Description of the task
Skip the pictures and repeat each line of the data exactly.

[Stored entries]
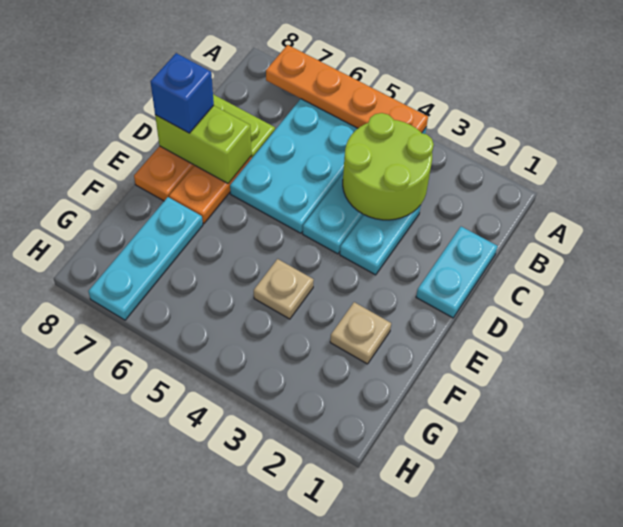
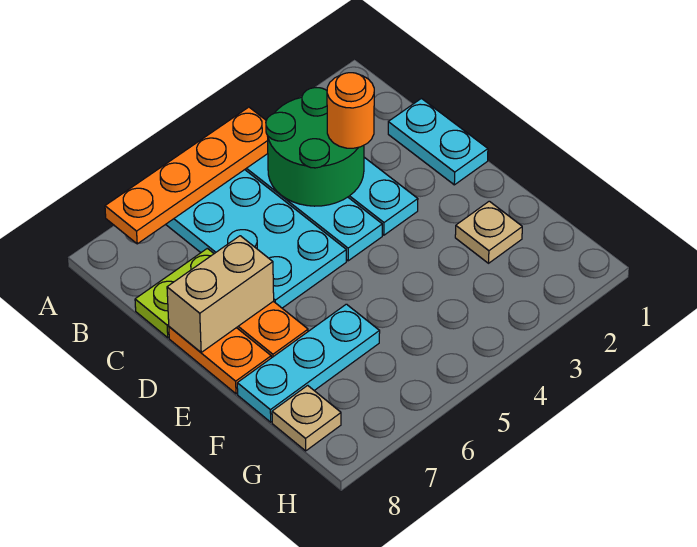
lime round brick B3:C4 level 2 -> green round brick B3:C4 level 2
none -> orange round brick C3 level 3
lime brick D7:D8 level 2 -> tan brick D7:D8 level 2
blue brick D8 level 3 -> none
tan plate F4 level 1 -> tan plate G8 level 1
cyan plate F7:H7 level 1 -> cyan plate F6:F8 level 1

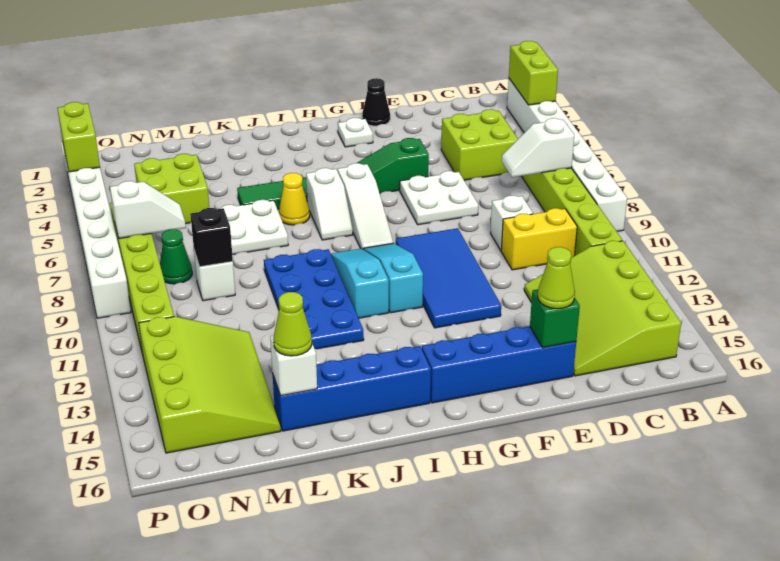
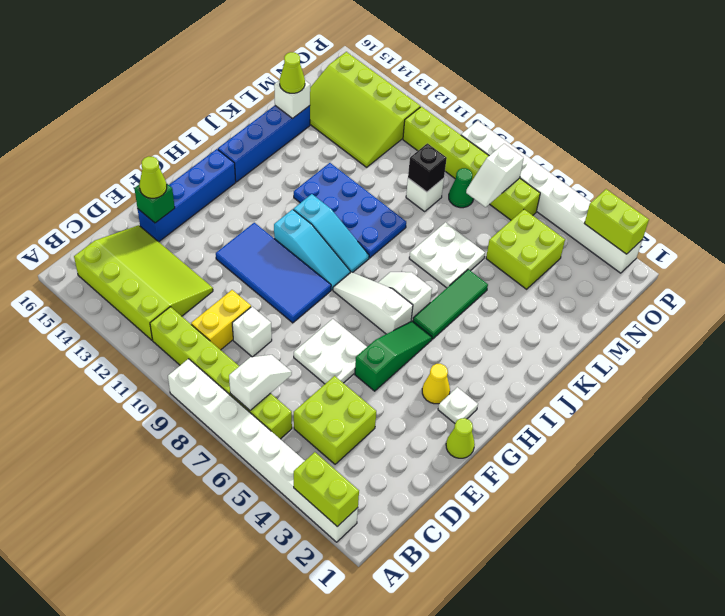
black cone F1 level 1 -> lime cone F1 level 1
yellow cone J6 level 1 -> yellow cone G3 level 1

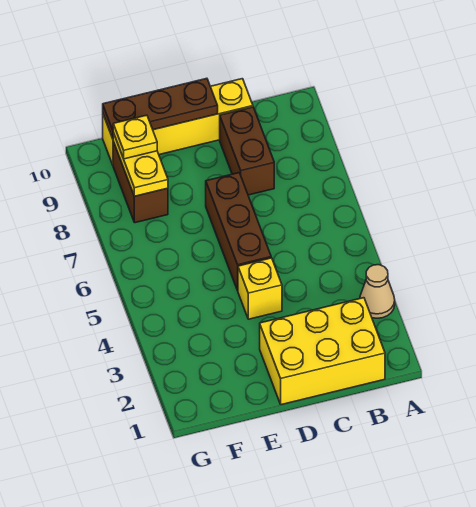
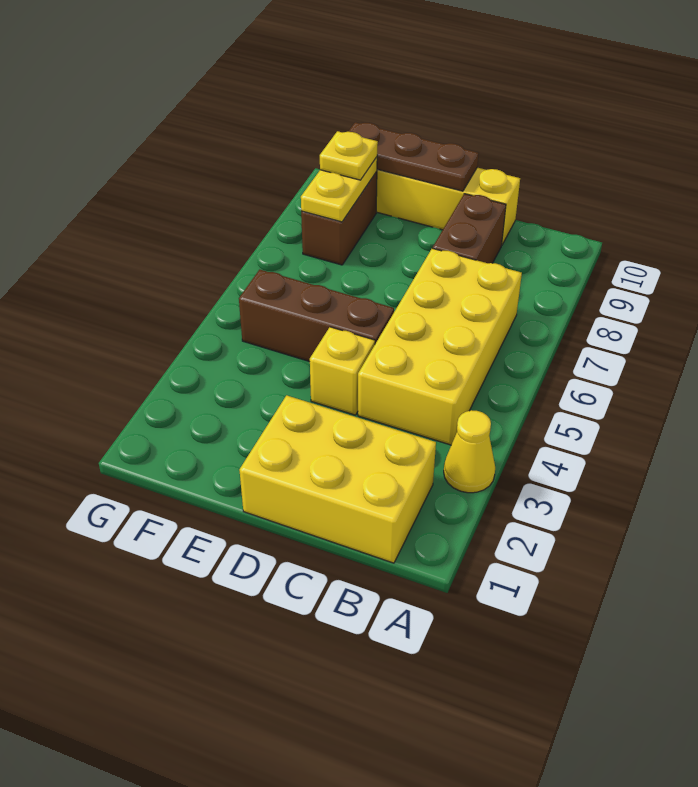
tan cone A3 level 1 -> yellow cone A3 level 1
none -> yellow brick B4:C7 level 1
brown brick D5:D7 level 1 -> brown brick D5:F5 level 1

Result below
lime round brick B3:C4 level 2 -> green round brick B3:C4 level 2
none -> orange round brick C3 level 3
lime brick D7:D8 level 2 -> tan brick D7:D8 level 2
blue brick D8 level 3 -> none
tan plate F4 level 1 -> tan plate G8 level 1
cyan plate F7:H7 level 1 -> cyan plate F6:F8 level 1

black cone F1 level 1 -> lime cone F1 level 1
yellow cone J6 level 1 -> yellow cone G3 level 1

tan cone A3 level 1 -> yellow cone A3 level 1
none -> yellow brick B4:C7 level 1
brown brick D5:D7 level 1 -> brown brick D5:F5 level 1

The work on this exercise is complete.